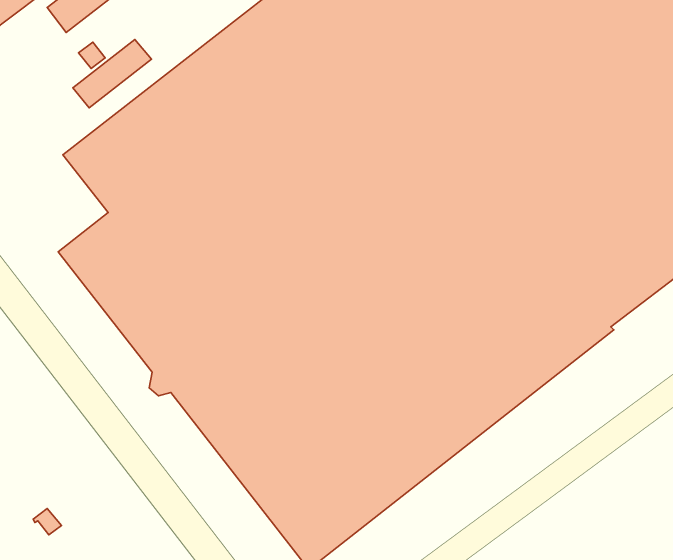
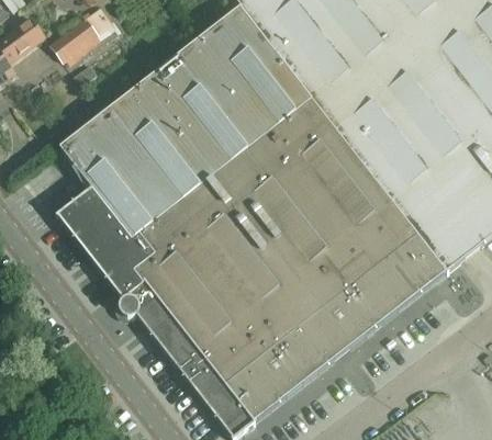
building: [73,39,151,108] -> none

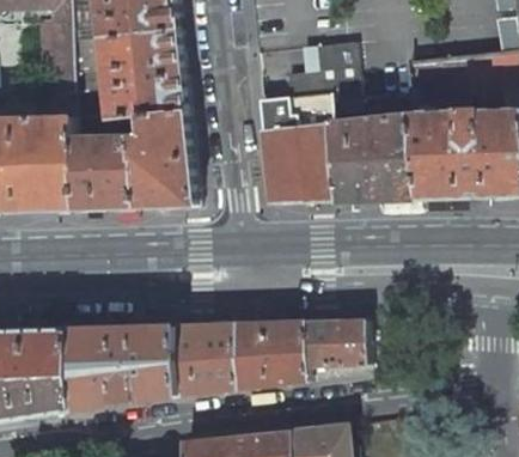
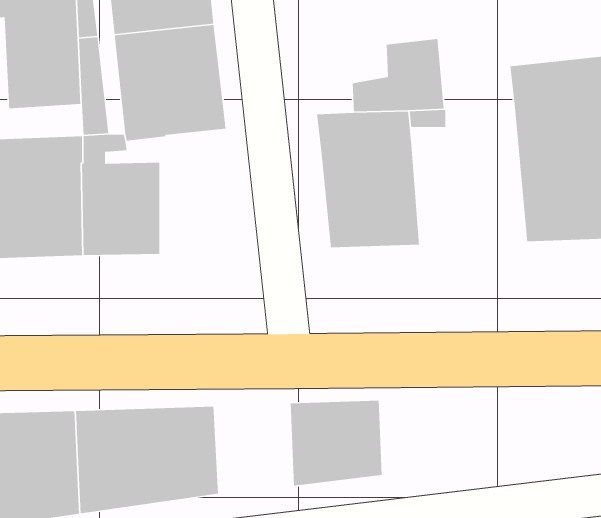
building: [330,95,419,201] -> none
building: [135,111,196,208] -> none
building: [305,319,367,379] -> none
building: [177,323,238,394] -> none

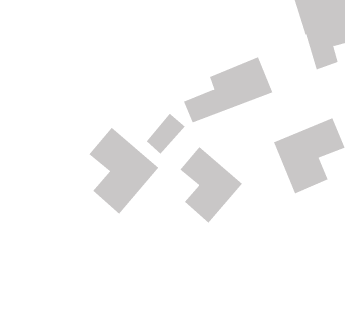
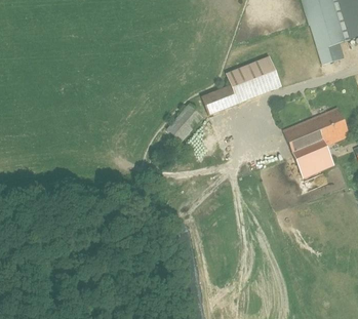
building: [88,127,159,214] -> none
building: [179,146,243,224] -> none

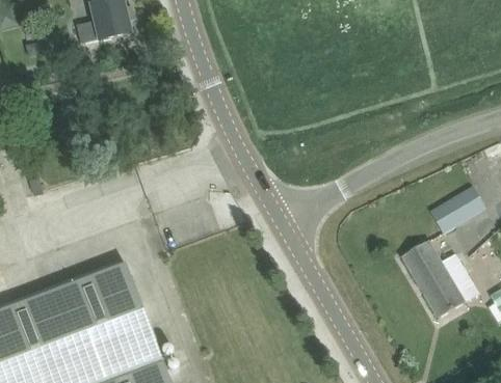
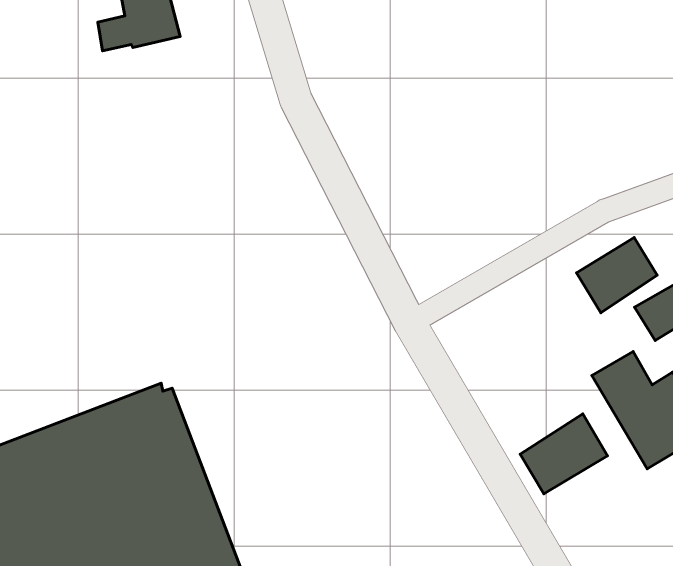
building: none -> [577,238,657,313]
building: none -> [520,414,608,494]

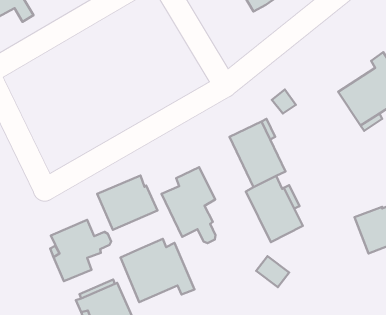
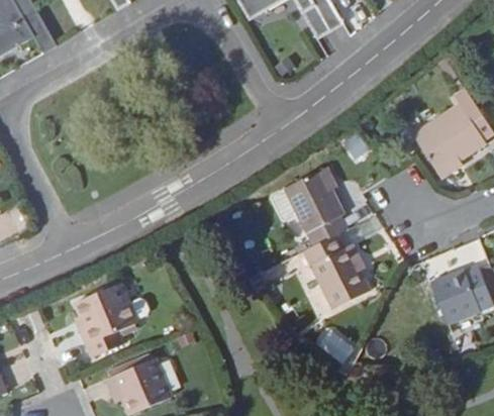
building: [161,167,216,243] -> none
building: [97,175,158,230] -> none
building: [120,239,194,302] -> none

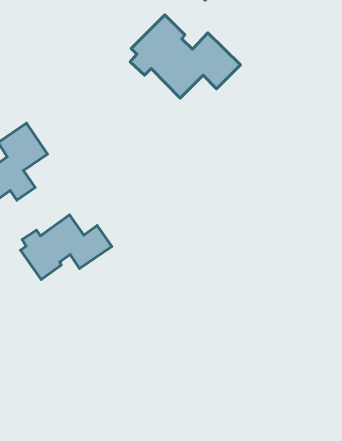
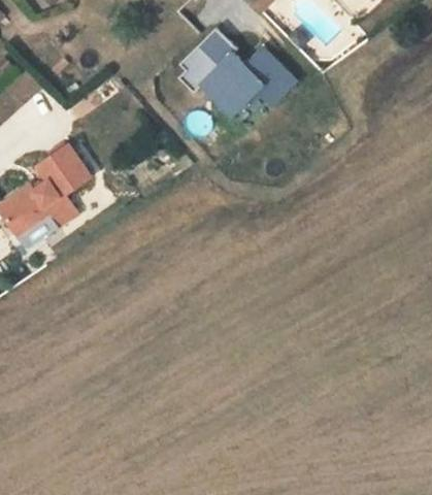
building: [20,215,112,279] -> none

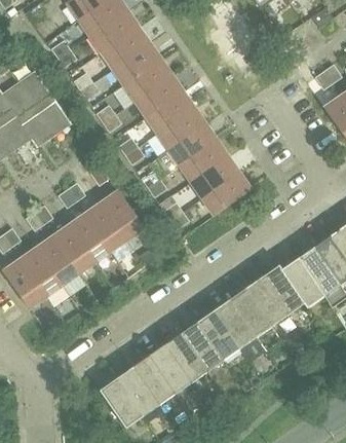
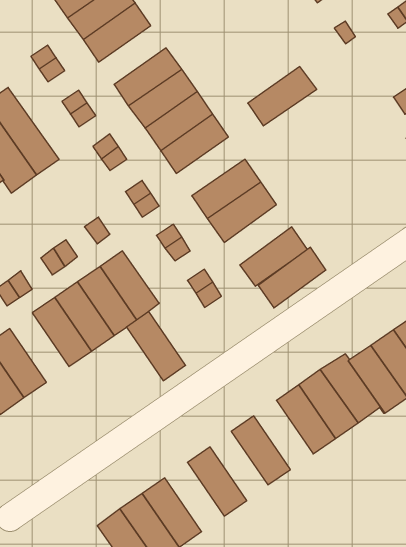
building: [100,26,149,69] -> none
building: [156,107,206,150] -> [248,67,317,126]
building: [191,156,240,200] -> [258,247,326,308]
building: [35,235,78,286] -> [126,312,186,381]
building: [213,299,256,349] -> none
building: [181,322,223,372] -> none
building: [148,344,191,395] -> none

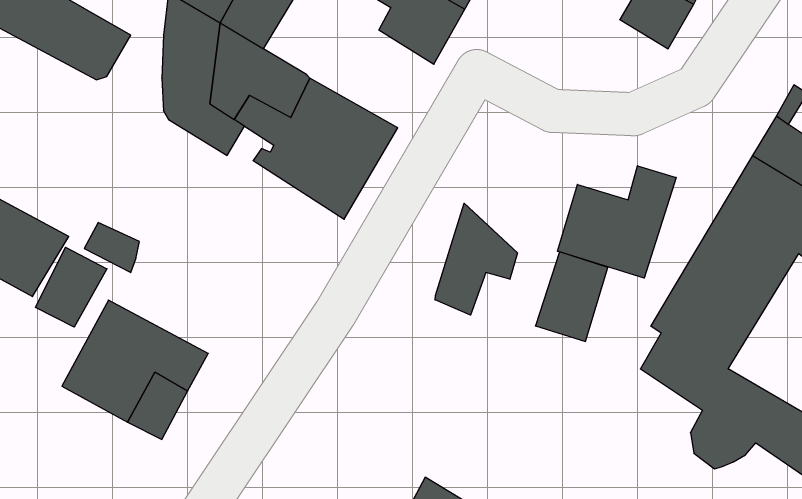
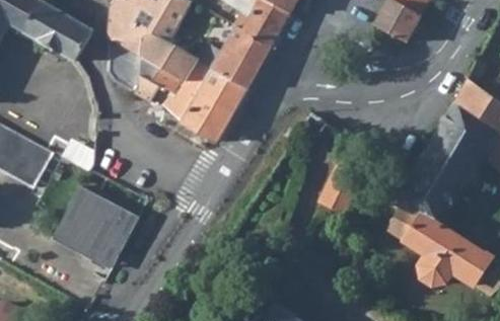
building: none -> [193,29,268,87]
building: [557,166,676,278] -> none
building: [435,203,517,315] -> none
building: [35,247,107,327] -> none

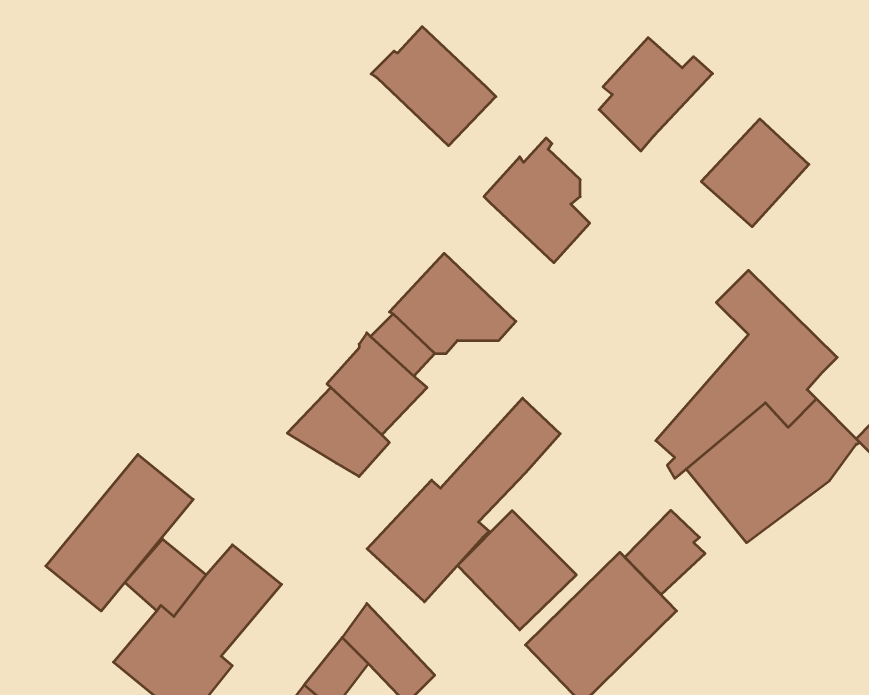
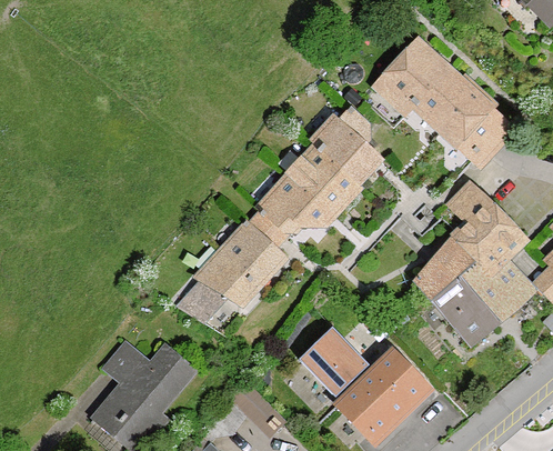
building: [371,27,496,146] -> [288,144,361,214]
building: none -> [414,69,476,132]
building: [367,398,560,602] -> none
building: none -> [178,280,228,321]
building: [46,454,193,611] -> none
building: [625,510,705,594] -> none

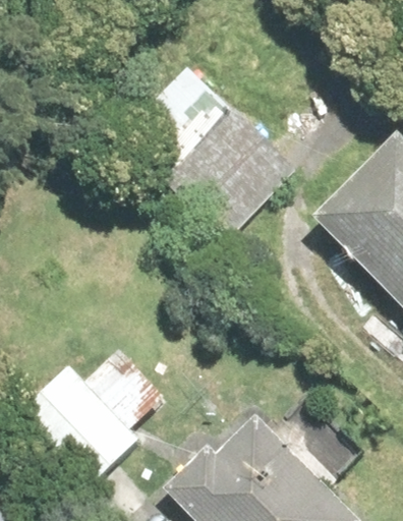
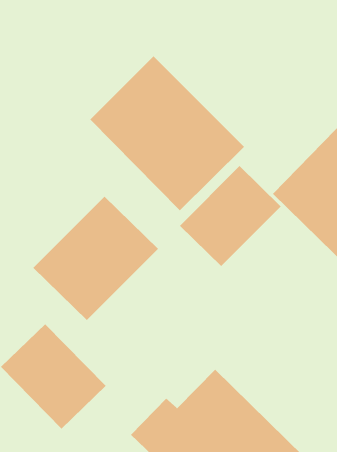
building: none -> [179,165,282,267]
building: none -> [33,196,159,321]

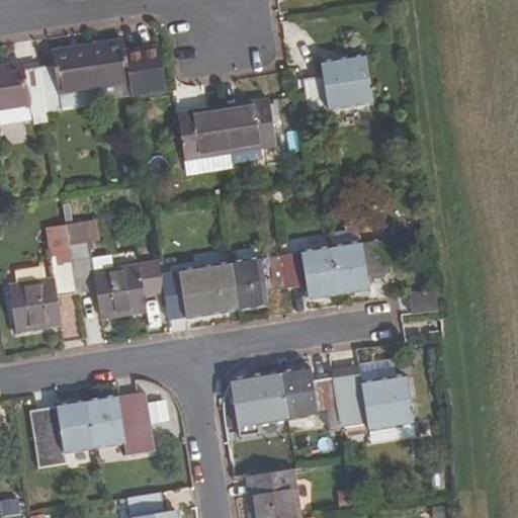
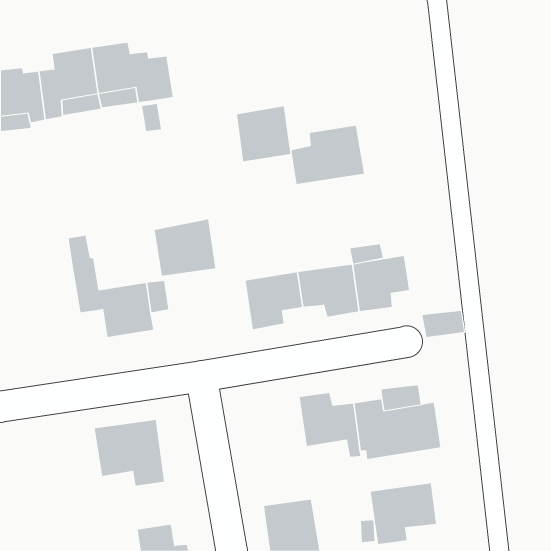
building: [301,56,371,111] -> [291,125,365,185]
building: [176,107,228,159] -> none
building: [10,245,75,330] -> none
building: [178,263,237,317] -> [154,219,216,276]
building: [233,372,287,426] -> none
building: [29,402,95,467] -> none
building: none -> [370,483,436,545]

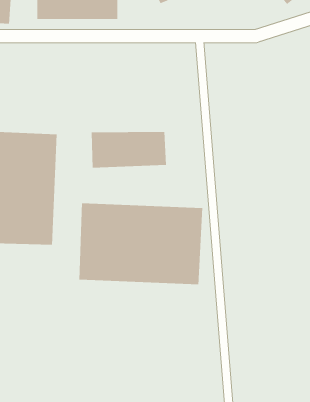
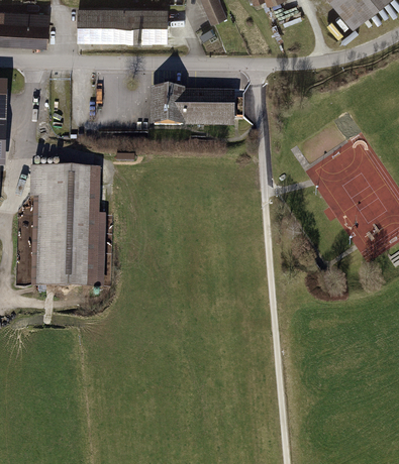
building: [91,131,167,168] -> [151,86,234,126]
building: [79,203,203,285] -> none

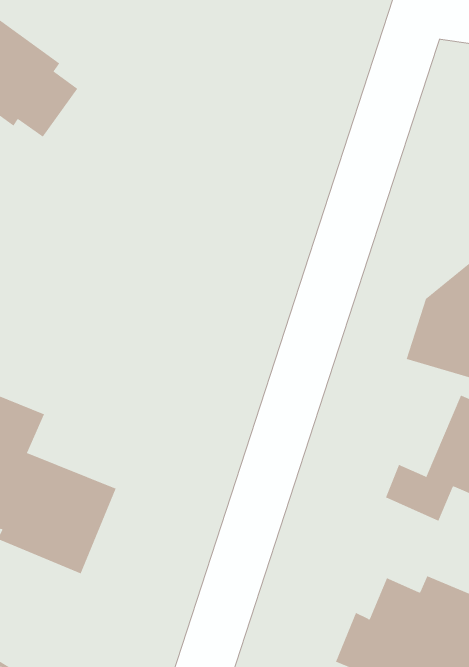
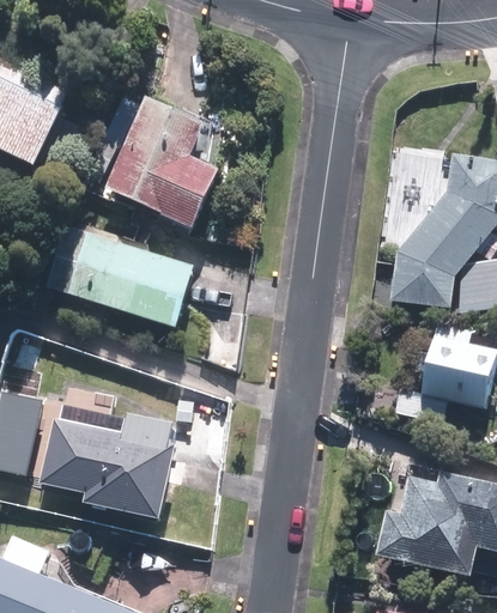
building: none -> [102,99,214,227]
building: none -> [57,231,207,324]

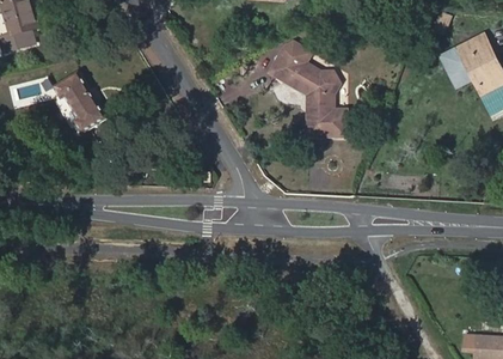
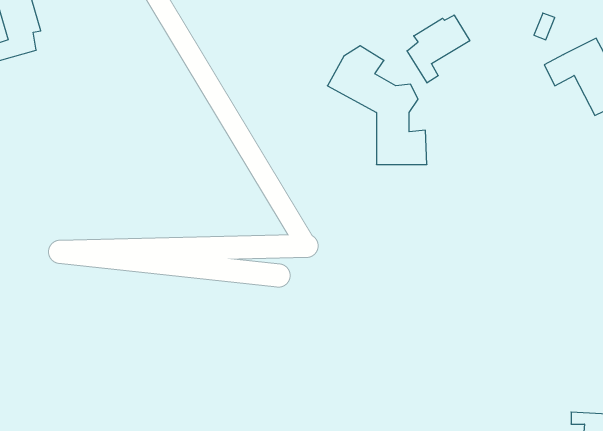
building: none -> [407,15,470,83]
building: [54,72,105,133] -> none

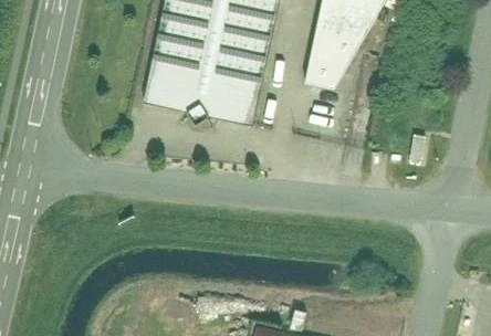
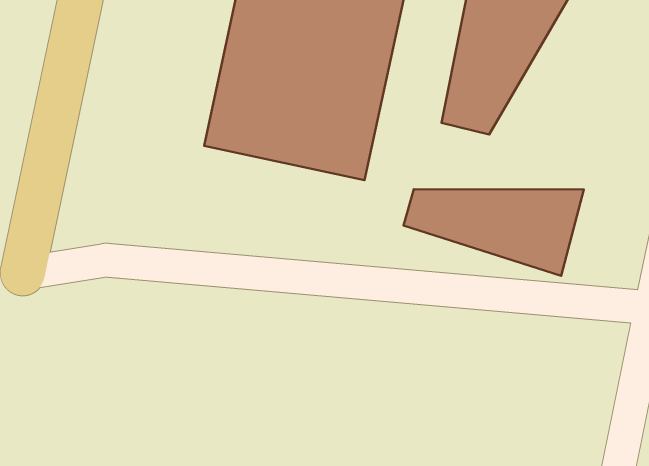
building: none -> [404,189,584,276]

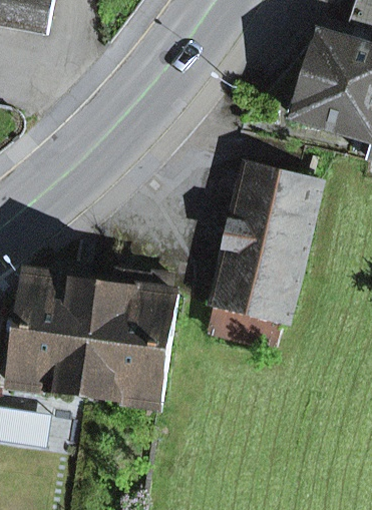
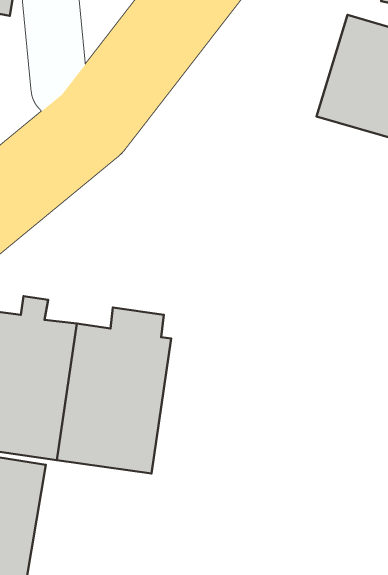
building: [210,160,316,320] -> none

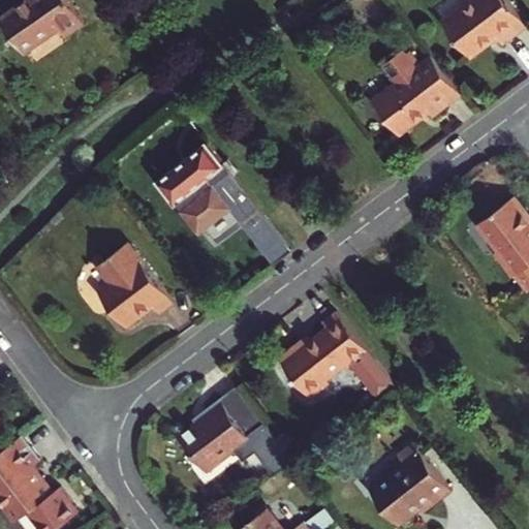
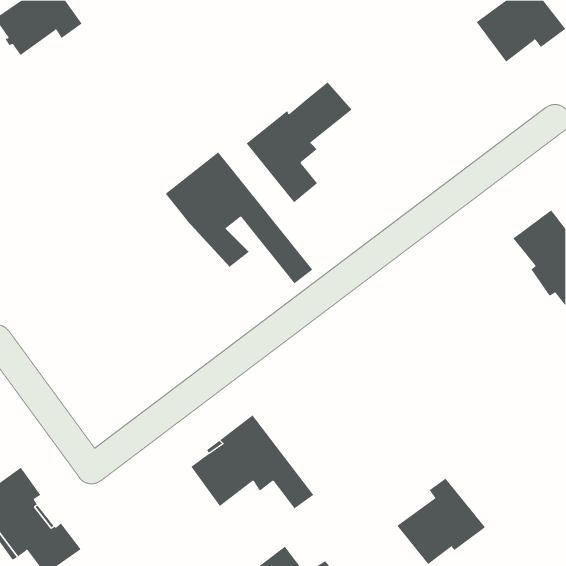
building: [372,52,459,136] -> none
building: none -> [246,81,352,203]
building: [94,244,172,329] -> none
building: [278,311,394,400] -> none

────────

Try it →
Return the whole listing word for word, minus its pictures.

Response below →
building: [73,39,151,108] -> none

building: [330,95,419,201] -> none
building: [135,111,196,208] -> none
building: [305,319,367,379] -> none
building: [177,323,238,394] -> none

building: [88,127,159,214] -> none
building: [179,146,243,224] -> none

building: none -> [577,238,657,313]
building: none -> [520,414,608,494]

building: [161,167,216,243] -> none
building: [97,175,158,230] -> none
building: [120,239,194,302] -> none

building: [20,215,112,279] -> none

building: [100,26,149,69] -> none
building: [156,107,206,150] -> [248,67,317,126]
building: [191,156,240,200] -> [258,247,326,308]
building: [35,235,78,286] -> [126,312,186,381]
building: [213,299,256,349] -> none
building: [181,322,223,372] -> none
building: [148,344,191,395] -> none

building: none -> [193,29,268,87]
building: [557,166,676,278] -> none
building: [435,203,517,315] -> none
building: [35,247,107,327] -> none

building: [371,27,496,146] -> [288,144,361,214]
building: none -> [414,69,476,132]
building: [367,398,560,602] -> none
building: none -> [178,280,228,321]
building: [46,454,193,611] -> none
building: [625,510,705,594] -> none

building: none -> [179,165,282,267]
building: none -> [33,196,159,321]

building: [301,56,371,111] -> [291,125,365,185]
building: [176,107,228,159] -> none
building: [10,245,75,330] -> none
building: [178,263,237,317] -> [154,219,216,276]
building: [233,372,287,426] -> none
building: [29,402,95,467] -> none
building: none -> [370,483,436,545]

building: [91,131,167,168] -> [151,86,234,126]
building: [79,203,203,285] -> none

building: none -> [102,99,214,227]
building: none -> [57,231,207,324]

building: none -> [407,15,470,83]
building: [54,72,105,133] -> none

building: none -> [404,189,584,276]

building: [210,160,316,320] -> none

building: [372,52,459,136] -> none
building: none -> [246,81,352,203]
building: [94,244,172,329] -> none
building: [278,311,394,400] -> none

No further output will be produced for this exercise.